*** Opening Dataset content ***

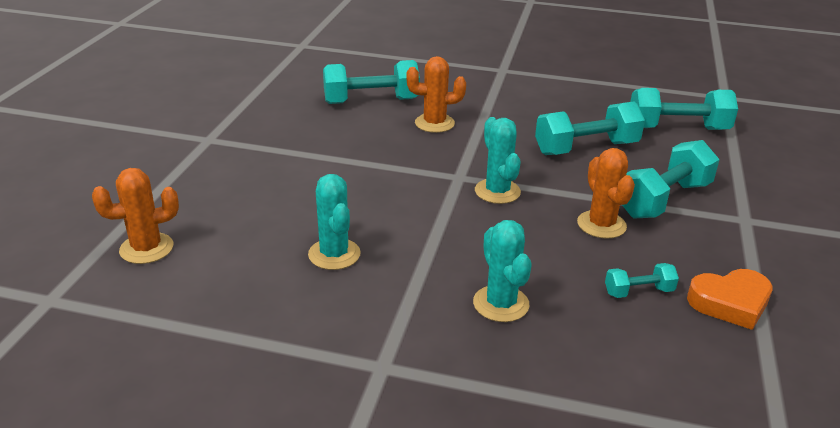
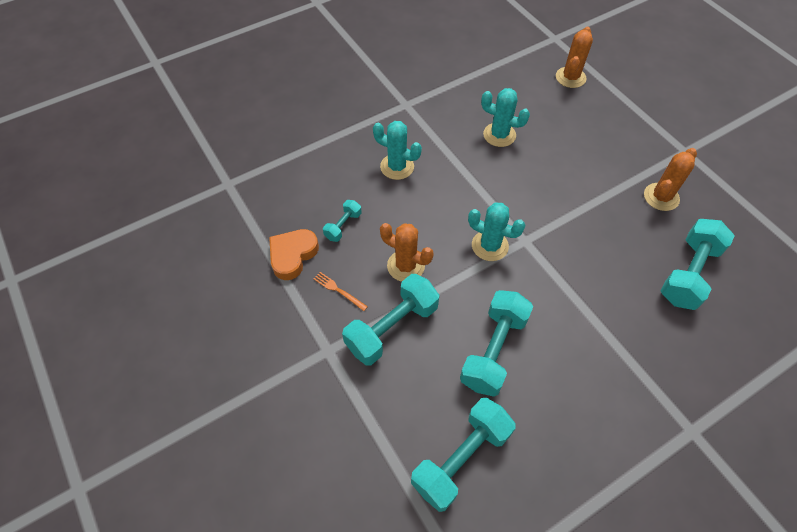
camera: 135 degrees right, 25 degrees up
(434, 123) = (615, 285): orange cactus -> orange cactus (661, 197)
(663, 200) = (392, 327): turquoise dumbbell -> turquoise dumbbell turned 45 degrees clockwise
(696, 247) = (338, 290): none -> orange fork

*** Closing Dataset content ***

▸ Goal of the exercise: Give the number of lines in the listing that contain the string "degrees". Write nothing else.

▸ Solution below: 2